§ **Work request**
Only the lines holding the word "pink" are wanted; copy each of them from the listing.

§ **Available records**

----------

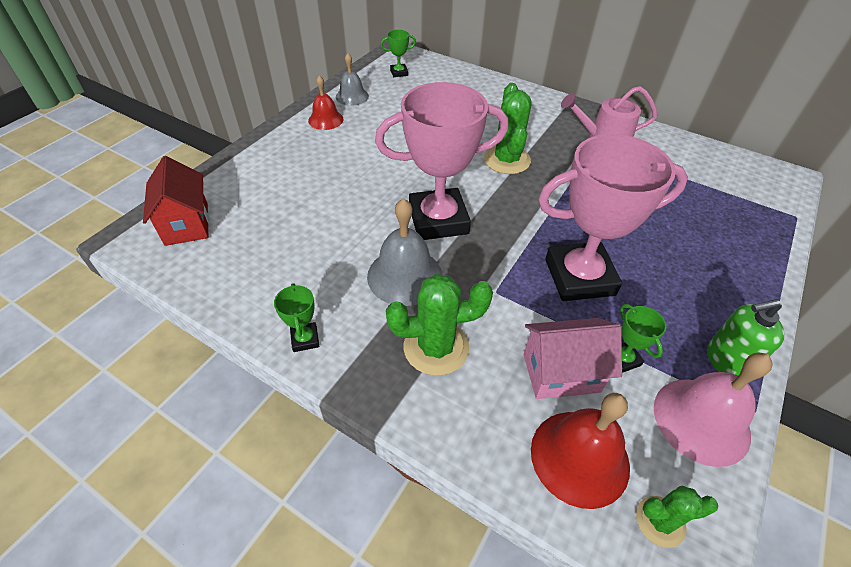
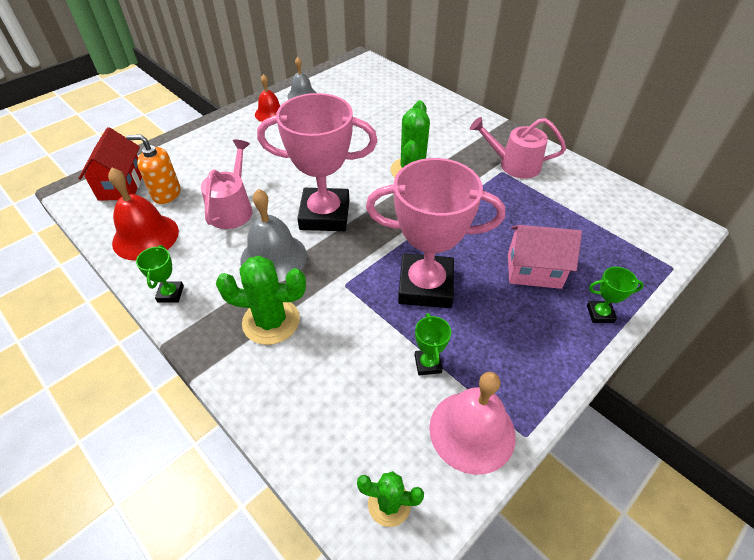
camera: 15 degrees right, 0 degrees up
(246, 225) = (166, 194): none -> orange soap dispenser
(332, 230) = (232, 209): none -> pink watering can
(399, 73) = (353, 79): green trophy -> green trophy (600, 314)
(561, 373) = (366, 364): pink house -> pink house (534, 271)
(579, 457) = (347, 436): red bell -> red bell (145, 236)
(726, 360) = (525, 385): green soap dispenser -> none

----------

§ **Result for this task**
(332, 230) = (232, 209): none -> pink watering can
(561, 373) = (366, 364): pink house -> pink house (534, 271)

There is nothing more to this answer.